*** INFORMATION GIVEN ***

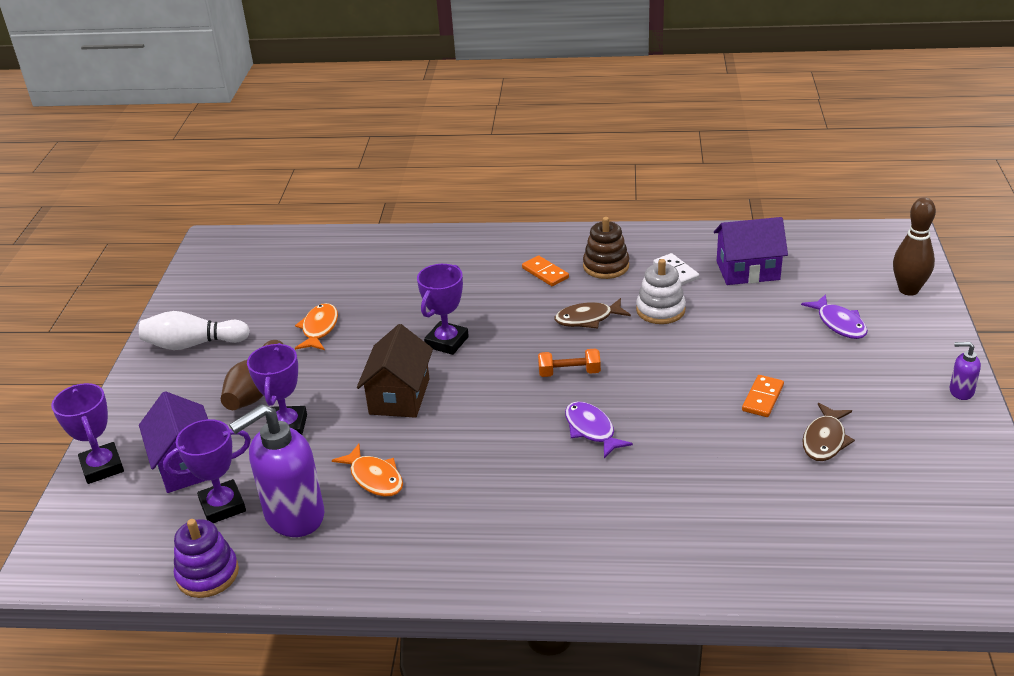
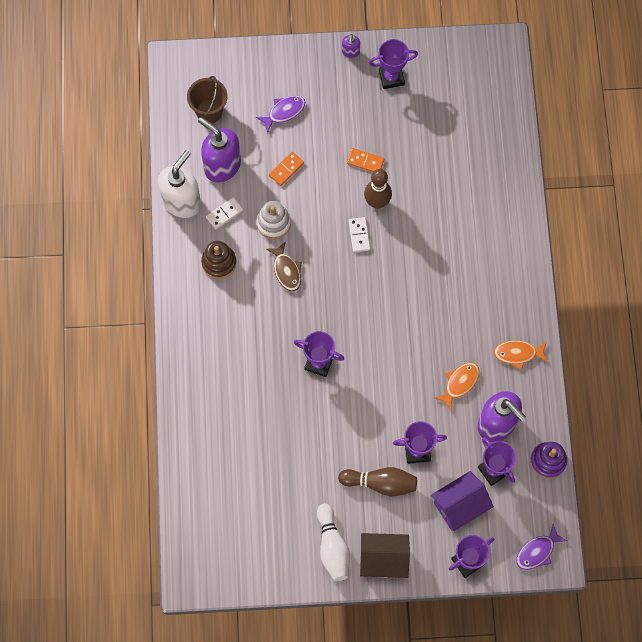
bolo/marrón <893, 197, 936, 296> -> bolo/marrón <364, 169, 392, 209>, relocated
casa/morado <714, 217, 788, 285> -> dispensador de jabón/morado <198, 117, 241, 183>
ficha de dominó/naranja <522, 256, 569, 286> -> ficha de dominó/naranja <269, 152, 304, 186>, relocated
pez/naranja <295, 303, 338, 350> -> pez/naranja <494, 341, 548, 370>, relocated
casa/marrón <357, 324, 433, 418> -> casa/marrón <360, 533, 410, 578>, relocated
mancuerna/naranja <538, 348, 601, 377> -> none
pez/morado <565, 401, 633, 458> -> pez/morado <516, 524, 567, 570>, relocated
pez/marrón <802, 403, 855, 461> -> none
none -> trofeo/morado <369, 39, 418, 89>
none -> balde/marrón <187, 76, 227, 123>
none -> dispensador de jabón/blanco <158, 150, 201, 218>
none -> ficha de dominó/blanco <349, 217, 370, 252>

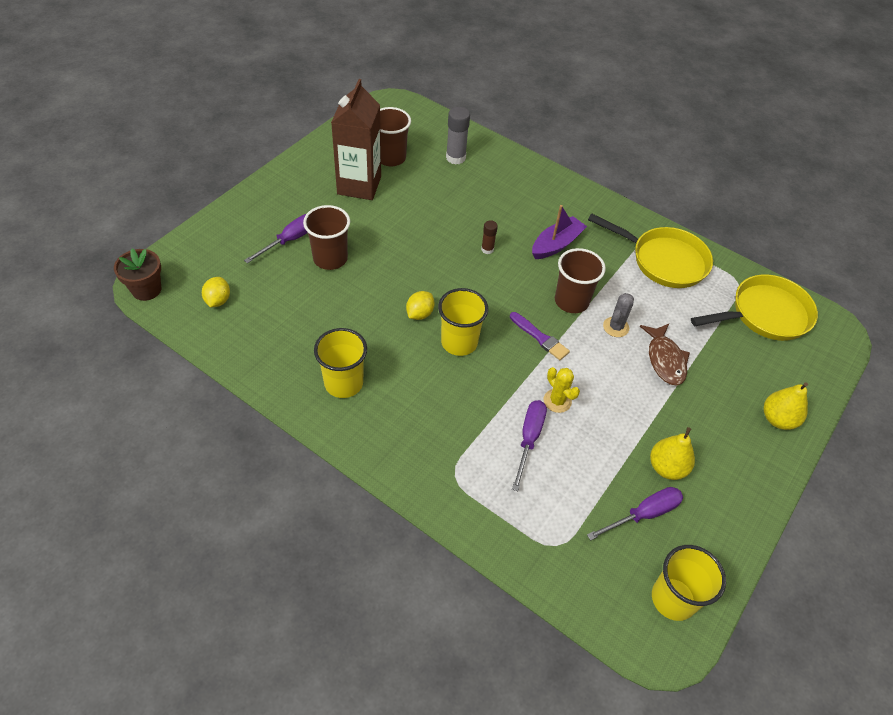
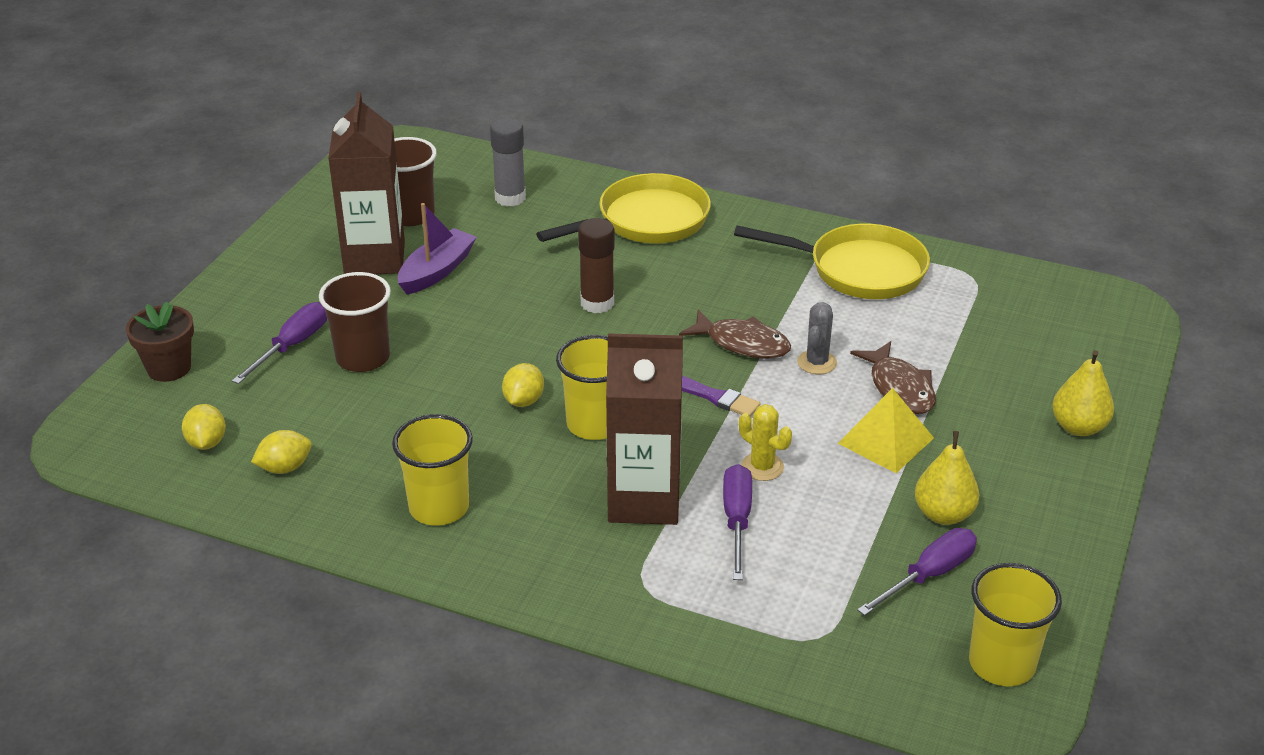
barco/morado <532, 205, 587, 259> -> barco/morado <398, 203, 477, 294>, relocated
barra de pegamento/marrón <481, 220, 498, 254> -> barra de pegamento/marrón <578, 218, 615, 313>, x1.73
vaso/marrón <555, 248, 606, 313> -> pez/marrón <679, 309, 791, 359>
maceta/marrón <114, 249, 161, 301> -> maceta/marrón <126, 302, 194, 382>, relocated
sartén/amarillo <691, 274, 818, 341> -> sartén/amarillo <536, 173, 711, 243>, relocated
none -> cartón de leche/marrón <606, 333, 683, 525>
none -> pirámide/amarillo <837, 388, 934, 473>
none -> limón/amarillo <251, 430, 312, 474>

***
*** INFORMATION GIVEN ***

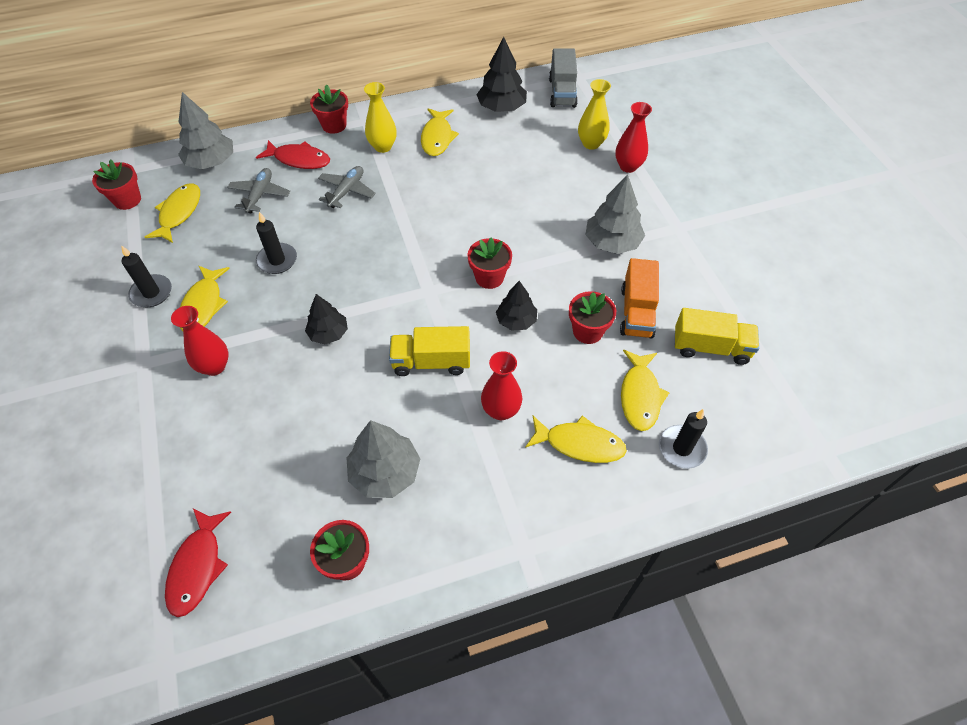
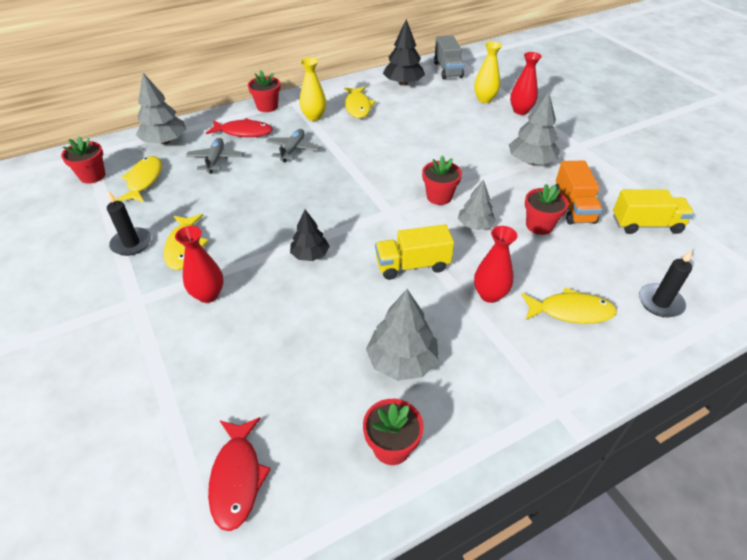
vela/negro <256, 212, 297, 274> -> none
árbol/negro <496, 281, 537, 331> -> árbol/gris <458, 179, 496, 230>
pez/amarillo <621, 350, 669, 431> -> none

***

# THE PROBLEM
Using the records above, restate word for word the lines from the one with "bolo/marrón <893, 197, 936, 296>" through the one with "none -> dispensador", both included.

# EXERCISE RESULT
bolo/marrón <893, 197, 936, 296> -> bolo/marrón <364, 169, 392, 209>, relocated
casa/morado <714, 217, 788, 285> -> dispensador de jabón/morado <198, 117, 241, 183>
ficha de dominó/naranja <522, 256, 569, 286> -> ficha de dominó/naranja <269, 152, 304, 186>, relocated
pez/naranja <295, 303, 338, 350> -> pez/naranja <494, 341, 548, 370>, relocated
casa/marrón <357, 324, 433, 418> -> casa/marrón <360, 533, 410, 578>, relocated
mancuerna/naranja <538, 348, 601, 377> -> none
pez/morado <565, 401, 633, 458> -> pez/morado <516, 524, 567, 570>, relocated
pez/marrón <802, 403, 855, 461> -> none
none -> trofeo/morado <369, 39, 418, 89>
none -> balde/marrón <187, 76, 227, 123>
none -> dispensador de jabón/blanco <158, 150, 201, 218>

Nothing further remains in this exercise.